- _Work request_: Across the entries below, tally every line that holds the string "orange" and reply with the number only.

Start of Stored data

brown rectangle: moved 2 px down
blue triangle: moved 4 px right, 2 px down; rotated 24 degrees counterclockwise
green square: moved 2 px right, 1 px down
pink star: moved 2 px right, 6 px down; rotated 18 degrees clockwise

End of Stored data
Start of Stored data

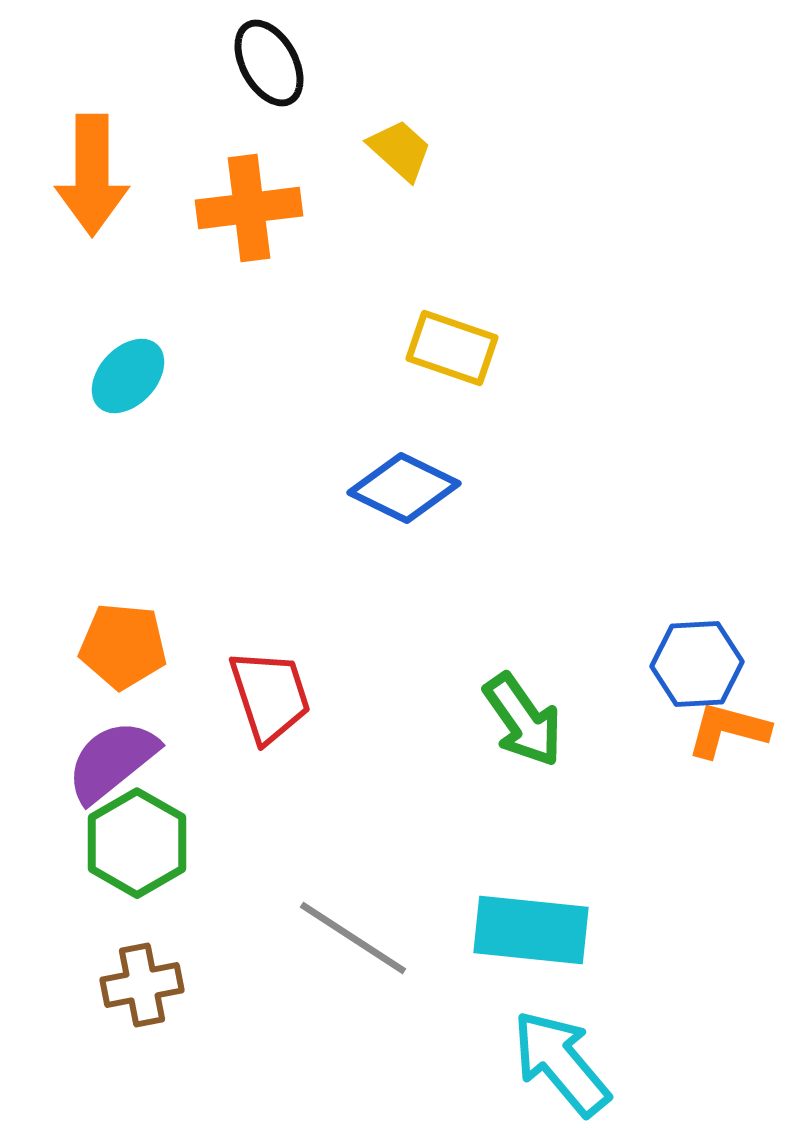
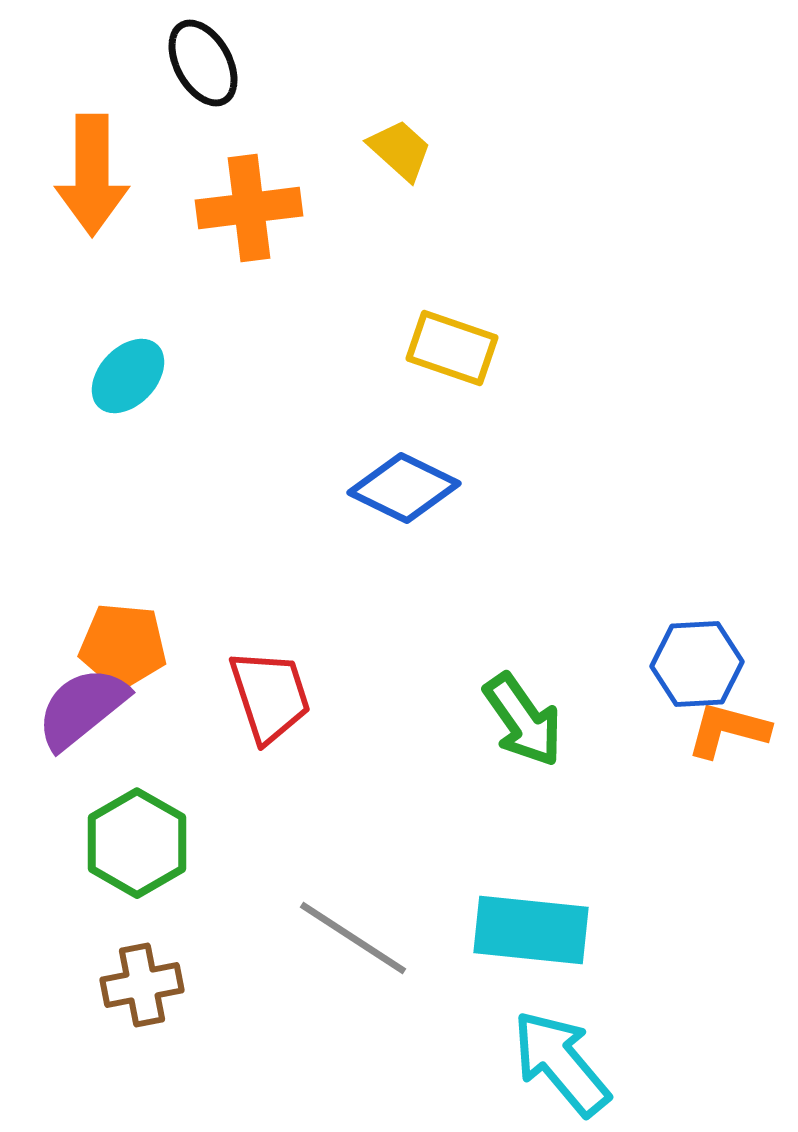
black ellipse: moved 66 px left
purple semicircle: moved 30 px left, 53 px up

End of Stored data
Start of Stored data

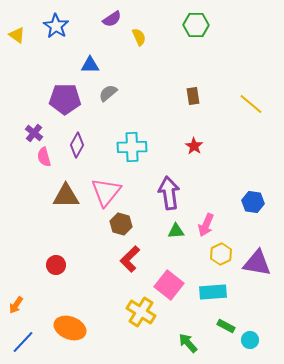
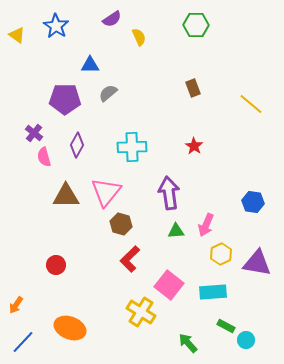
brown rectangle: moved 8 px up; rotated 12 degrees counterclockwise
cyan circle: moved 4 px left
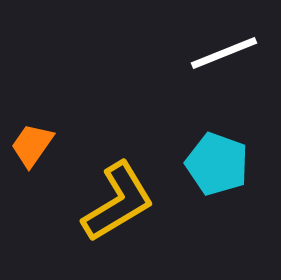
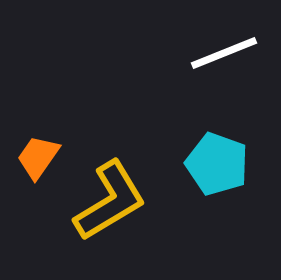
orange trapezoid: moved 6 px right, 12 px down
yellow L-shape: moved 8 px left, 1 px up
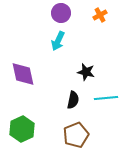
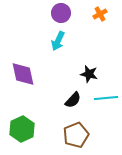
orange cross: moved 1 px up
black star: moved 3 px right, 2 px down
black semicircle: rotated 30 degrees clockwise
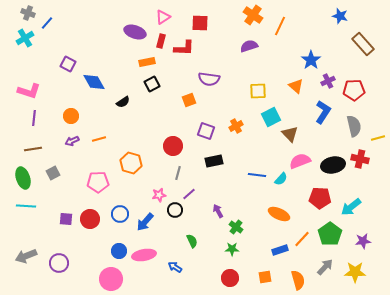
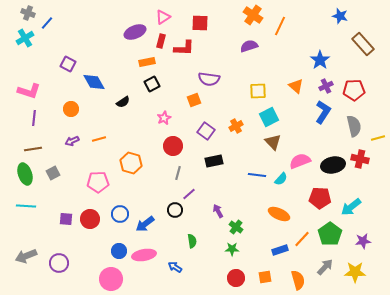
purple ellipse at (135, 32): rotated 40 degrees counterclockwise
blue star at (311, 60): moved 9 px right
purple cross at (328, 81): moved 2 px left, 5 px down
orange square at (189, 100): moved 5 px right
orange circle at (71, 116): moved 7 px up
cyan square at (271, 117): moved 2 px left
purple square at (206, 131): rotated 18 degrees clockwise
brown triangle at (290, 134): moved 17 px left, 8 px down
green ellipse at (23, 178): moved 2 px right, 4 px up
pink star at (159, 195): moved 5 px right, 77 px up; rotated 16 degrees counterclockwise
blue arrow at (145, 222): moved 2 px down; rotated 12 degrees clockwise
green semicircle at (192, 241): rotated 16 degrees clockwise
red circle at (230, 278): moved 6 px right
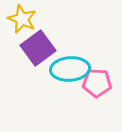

End of Stored data

- _Response area_: 4